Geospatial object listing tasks
━━━━━━━━━━━━━━━━━━━━━━━━━━━━━━
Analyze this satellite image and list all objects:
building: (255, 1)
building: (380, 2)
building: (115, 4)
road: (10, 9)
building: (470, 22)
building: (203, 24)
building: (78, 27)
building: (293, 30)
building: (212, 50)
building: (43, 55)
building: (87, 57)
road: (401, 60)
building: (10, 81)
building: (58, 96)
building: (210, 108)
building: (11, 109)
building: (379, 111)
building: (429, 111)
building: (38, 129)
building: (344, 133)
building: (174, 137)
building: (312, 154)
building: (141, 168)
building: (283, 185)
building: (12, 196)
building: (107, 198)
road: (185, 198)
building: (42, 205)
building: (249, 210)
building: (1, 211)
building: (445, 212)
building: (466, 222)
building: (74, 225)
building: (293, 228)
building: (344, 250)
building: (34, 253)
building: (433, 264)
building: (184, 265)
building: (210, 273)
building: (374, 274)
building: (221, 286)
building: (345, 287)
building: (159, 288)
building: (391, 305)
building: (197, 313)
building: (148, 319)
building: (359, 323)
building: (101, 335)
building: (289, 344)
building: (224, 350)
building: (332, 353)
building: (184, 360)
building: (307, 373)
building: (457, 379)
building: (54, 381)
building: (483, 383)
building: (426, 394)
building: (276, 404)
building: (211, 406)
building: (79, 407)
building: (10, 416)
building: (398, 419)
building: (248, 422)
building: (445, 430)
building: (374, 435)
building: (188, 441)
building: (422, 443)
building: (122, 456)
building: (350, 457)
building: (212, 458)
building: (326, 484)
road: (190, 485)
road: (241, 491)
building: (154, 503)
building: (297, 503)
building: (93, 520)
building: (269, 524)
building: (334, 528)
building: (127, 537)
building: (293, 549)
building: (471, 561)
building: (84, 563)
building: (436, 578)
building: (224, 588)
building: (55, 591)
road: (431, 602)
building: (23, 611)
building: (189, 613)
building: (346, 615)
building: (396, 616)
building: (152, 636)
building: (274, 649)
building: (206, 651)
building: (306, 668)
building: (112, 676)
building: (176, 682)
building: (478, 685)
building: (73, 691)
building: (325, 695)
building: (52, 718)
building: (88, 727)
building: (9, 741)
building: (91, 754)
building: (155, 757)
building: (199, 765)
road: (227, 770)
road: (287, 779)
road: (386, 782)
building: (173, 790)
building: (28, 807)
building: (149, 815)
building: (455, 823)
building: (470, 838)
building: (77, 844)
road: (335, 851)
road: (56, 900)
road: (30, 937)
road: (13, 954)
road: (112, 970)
━━━━━━━━━━━━━━━━━━━━━━━━━━━━━━
Output all of the entries without altering a single word.

■ **TASK ANSWER**:
Analyze this satellite image and list all objects:
building: (255, 1)
building: (380, 2)
building: (115, 4)
road: (10, 9)
building: (470, 22)
building: (203, 24)
building: (78, 27)
building: (293, 30)
building: (212, 50)
building: (43, 55)
building: (87, 57)
road: (401, 60)
building: (10, 81)
building: (58, 96)
building: (210, 108)
building: (11, 109)
building: (379, 111)
building: (429, 111)
building: (38, 129)
building: (344, 133)
building: (174, 137)
building: (312, 154)
building: (141, 168)
building: (283, 185)
building: (12, 196)
building: (107, 198)
road: (185, 198)
building: (42, 205)
building: (249, 210)
building: (1, 211)
building: (445, 212)
building: (466, 222)
building: (74, 225)
building: (293, 228)
building: (344, 250)
building: (34, 253)
building: (433, 264)
building: (184, 265)
building: (210, 273)
building: (374, 274)
building: (221, 286)
building: (345, 287)
building: (159, 288)
building: (391, 305)
building: (197, 313)
building: (148, 319)
building: (359, 323)
building: (101, 335)
building: (289, 344)
building: (224, 350)
building: (332, 353)
building: (184, 360)
building: (307, 373)
building: (457, 379)
building: (54, 381)
building: (483, 383)
building: (426, 394)
building: (276, 404)
building: (211, 406)
building: (79, 407)
building: (10, 416)
building: (398, 419)
building: (248, 422)
building: (445, 430)
building: (374, 435)
building: (188, 441)
building: (422, 443)
building: (122, 456)
building: (350, 457)
building: (212, 458)
building: (326, 484)
road: (190, 485)
road: (241, 491)
building: (154, 503)
building: (297, 503)
building: (93, 520)
building: (269, 524)
building: (334, 528)
building: (127, 537)
building: (293, 549)
building: (471, 561)
building: (84, 563)
building: (436, 578)
building: (224, 588)
building: (55, 591)
road: (431, 602)
building: (23, 611)
building: (189, 613)
building: (346, 615)
building: (396, 616)
building: (152, 636)
building: (274, 649)
building: (206, 651)
building: (306, 668)
building: (112, 676)
building: (176, 682)
building: (478, 685)
building: (73, 691)
building: (325, 695)
building: (52, 718)
building: (88, 727)
building: (9, 741)
building: (91, 754)
building: (155, 757)
building: (199, 765)
road: (227, 770)
road: (287, 779)
road: (386, 782)
building: (173, 790)
building: (28, 807)
building: (149, 815)
building: (455, 823)
building: (470, 838)
building: (77, 844)
road: (335, 851)
road: (56, 900)
road: (30, 937)
road: (13, 954)
road: (112, 970)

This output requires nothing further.